Work to be completed: Lines below starting with the line with "C1: 150nF (AC1, VRAW) -> 150nF (COM, VRAW)" and going on through the line with "C1: 100nF (GND, VDD) -> none" must be output exactly; the rest of the records must be left out.

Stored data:

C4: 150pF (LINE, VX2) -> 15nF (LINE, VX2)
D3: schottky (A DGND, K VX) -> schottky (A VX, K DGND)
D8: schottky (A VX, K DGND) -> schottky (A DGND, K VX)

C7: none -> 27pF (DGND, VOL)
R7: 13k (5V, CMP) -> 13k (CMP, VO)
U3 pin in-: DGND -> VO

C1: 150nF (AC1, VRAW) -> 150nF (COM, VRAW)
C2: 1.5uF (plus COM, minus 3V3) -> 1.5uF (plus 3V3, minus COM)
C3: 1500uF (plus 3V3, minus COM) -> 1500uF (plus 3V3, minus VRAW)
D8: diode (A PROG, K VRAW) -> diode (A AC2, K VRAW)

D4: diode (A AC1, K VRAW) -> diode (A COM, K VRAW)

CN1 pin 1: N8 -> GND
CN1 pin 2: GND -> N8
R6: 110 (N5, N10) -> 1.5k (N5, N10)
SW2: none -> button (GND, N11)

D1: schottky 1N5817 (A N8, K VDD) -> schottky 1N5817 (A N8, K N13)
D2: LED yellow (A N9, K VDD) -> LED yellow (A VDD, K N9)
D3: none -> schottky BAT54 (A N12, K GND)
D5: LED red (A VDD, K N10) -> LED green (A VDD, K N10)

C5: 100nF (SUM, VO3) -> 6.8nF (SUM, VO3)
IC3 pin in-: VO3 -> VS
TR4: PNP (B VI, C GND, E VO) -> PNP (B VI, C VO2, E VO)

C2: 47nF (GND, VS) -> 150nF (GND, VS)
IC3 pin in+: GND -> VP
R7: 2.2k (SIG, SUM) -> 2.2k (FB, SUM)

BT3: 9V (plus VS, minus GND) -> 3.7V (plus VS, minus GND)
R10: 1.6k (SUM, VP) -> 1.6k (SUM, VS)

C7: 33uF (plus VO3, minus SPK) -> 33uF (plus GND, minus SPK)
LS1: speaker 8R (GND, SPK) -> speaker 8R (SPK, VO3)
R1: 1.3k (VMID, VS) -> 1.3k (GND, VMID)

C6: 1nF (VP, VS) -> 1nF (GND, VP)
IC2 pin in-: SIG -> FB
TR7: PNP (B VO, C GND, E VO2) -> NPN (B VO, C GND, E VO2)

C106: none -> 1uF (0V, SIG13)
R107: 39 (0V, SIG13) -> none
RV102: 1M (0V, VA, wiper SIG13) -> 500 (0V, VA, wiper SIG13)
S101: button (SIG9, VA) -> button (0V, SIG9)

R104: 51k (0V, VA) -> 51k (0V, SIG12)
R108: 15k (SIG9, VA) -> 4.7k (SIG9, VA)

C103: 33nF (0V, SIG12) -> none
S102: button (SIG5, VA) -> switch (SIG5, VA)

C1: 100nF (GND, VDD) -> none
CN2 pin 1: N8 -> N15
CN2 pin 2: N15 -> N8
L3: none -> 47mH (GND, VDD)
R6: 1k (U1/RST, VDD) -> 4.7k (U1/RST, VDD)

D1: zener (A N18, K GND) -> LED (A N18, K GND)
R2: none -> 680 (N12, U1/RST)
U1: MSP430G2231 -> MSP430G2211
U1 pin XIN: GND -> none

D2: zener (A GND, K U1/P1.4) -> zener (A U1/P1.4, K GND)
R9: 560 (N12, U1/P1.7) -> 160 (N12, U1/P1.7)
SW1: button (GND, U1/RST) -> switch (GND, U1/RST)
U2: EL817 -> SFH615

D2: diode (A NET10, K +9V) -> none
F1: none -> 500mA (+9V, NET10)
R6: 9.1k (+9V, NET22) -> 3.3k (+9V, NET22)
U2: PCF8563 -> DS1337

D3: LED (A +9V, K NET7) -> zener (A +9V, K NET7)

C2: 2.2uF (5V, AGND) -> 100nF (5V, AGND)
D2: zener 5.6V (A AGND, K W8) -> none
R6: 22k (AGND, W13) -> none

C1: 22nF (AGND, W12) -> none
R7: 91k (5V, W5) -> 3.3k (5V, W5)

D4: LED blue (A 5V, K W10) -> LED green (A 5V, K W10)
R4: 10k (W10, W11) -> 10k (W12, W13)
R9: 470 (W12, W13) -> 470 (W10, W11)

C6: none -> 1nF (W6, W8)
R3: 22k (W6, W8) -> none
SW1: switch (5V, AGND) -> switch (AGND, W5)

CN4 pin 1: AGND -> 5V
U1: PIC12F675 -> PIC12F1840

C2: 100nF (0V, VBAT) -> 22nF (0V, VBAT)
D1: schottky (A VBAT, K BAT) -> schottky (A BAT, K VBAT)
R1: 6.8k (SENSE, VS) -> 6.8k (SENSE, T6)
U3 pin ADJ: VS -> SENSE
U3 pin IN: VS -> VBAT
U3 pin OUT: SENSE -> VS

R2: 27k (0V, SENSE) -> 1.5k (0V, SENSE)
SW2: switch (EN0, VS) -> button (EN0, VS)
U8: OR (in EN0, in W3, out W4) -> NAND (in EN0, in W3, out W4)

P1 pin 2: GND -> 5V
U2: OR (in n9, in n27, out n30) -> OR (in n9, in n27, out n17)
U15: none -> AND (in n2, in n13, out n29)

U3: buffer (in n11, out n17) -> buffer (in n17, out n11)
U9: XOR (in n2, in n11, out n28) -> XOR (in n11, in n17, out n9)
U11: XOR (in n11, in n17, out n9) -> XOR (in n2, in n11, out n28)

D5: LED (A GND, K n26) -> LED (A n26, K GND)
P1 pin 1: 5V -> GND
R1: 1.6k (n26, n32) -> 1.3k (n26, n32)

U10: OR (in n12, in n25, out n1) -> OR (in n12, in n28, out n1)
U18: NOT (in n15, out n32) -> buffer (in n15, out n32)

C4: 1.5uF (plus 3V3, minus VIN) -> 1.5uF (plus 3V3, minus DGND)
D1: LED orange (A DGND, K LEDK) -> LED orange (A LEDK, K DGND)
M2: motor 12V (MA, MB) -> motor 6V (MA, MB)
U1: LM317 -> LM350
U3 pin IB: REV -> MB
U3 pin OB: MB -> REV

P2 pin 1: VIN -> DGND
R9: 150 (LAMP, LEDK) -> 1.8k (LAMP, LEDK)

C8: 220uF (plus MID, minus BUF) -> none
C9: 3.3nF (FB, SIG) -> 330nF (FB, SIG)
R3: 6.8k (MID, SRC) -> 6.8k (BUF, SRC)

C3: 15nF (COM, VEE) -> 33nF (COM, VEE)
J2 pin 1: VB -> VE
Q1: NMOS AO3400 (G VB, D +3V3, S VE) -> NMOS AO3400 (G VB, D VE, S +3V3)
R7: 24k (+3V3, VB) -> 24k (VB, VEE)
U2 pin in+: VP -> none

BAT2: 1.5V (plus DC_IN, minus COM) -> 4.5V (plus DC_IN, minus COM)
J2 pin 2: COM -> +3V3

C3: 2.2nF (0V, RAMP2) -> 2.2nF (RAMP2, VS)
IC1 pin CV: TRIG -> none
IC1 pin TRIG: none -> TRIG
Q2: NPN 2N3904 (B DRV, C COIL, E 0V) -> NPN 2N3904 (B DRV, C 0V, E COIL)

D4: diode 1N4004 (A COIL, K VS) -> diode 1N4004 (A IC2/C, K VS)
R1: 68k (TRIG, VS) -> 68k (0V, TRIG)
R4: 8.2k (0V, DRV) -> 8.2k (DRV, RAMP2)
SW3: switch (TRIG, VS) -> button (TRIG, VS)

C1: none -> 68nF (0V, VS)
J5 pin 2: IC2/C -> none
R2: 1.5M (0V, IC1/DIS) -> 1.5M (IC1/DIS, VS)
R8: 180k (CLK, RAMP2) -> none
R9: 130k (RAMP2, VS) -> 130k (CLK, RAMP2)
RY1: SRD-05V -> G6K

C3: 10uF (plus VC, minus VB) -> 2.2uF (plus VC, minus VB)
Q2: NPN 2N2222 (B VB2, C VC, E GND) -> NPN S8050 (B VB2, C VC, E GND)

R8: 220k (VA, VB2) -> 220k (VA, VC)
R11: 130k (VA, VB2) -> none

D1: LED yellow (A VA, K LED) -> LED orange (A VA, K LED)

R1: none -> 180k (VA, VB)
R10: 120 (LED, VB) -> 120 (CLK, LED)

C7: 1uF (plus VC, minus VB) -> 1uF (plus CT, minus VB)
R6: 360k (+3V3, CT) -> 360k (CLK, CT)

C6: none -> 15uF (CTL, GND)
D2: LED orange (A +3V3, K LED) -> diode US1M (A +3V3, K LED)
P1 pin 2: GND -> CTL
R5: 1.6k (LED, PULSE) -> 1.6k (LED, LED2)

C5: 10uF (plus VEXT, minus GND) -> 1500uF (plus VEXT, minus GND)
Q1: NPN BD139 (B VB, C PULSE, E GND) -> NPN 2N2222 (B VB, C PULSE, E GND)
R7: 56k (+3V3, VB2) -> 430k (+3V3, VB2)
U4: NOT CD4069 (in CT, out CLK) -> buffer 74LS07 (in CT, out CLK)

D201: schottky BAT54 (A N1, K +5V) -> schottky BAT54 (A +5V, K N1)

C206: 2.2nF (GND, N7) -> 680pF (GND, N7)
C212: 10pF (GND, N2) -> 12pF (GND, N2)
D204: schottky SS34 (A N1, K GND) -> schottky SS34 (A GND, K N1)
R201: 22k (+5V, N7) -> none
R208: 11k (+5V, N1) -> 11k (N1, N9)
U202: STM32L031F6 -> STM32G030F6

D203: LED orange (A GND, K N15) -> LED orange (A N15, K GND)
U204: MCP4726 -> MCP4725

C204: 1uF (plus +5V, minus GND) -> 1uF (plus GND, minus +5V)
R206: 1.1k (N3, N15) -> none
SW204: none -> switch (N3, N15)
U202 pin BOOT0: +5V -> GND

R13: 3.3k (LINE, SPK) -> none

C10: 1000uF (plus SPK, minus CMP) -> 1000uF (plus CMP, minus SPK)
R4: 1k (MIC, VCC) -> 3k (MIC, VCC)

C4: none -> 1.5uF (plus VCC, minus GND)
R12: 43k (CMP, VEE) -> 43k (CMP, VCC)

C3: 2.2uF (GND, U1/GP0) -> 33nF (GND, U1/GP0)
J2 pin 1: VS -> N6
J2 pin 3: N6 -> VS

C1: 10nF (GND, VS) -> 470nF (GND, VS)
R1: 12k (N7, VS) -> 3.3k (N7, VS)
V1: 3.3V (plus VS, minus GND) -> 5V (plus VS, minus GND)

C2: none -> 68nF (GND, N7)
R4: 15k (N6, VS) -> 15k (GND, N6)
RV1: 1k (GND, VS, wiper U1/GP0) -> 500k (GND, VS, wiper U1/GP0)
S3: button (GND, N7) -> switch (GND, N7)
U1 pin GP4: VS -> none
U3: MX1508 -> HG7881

Exercise answer:
C1: 150nF (AC1, VRAW) -> 150nF (COM, VRAW)
C2: 1.5uF (plus COM, minus 3V3) -> 1.5uF (plus 3V3, minus COM)
C3: 1500uF (plus 3V3, minus COM) -> 1500uF (plus 3V3, minus VRAW)
D8: diode (A PROG, K VRAW) -> diode (A AC2, K VRAW)

D4: diode (A AC1, K VRAW) -> diode (A COM, K VRAW)

CN1 pin 1: N8 -> GND
CN1 pin 2: GND -> N8
R6: 110 (N5, N10) -> 1.5k (N5, N10)
SW2: none -> button (GND, N11)

D1: schottky 1N5817 (A N8, K VDD) -> schottky 1N5817 (A N8, K N13)
D2: LED yellow (A N9, K VDD) -> LED yellow (A VDD, K N9)
D3: none -> schottky BAT54 (A N12, K GND)
D5: LED red (A VDD, K N10) -> LED green (A VDD, K N10)

C5: 100nF (SUM, VO3) -> 6.8nF (SUM, VO3)
IC3 pin in-: VO3 -> VS
TR4: PNP (B VI, C GND, E VO) -> PNP (B VI, C VO2, E VO)

C2: 47nF (GND, VS) -> 150nF (GND, VS)
IC3 pin in+: GND -> VP
R7: 2.2k (SIG, SUM) -> 2.2k (FB, SUM)

BT3: 9V (plus VS, minus GND) -> 3.7V (plus VS, minus GND)
R10: 1.6k (SUM, VP) -> 1.6k (SUM, VS)

C7: 33uF (plus VO3, minus SPK) -> 33uF (plus GND, minus SPK)
LS1: speaker 8R (GND, SPK) -> speaker 8R (SPK, VO3)
R1: 1.3k (VMID, VS) -> 1.3k (GND, VMID)

C6: 1nF (VP, VS) -> 1nF (GND, VP)
IC2 pin in-: SIG -> FB
TR7: PNP (B VO, C GND, E VO2) -> NPN (B VO, C GND, E VO2)

C106: none -> 1uF (0V, SIG13)
R107: 39 (0V, SIG13) -> none
RV102: 1M (0V, VA, wiper SIG13) -> 500 (0V, VA, wiper SIG13)
S101: button (SIG9, VA) -> button (0V, SIG9)

R104: 51k (0V, VA) -> 51k (0V, SIG12)
R108: 15k (SIG9, VA) -> 4.7k (SIG9, VA)

C103: 33nF (0V, SIG12) -> none
S102: button (SIG5, VA) -> switch (SIG5, VA)

C1: 100nF (GND, VDD) -> none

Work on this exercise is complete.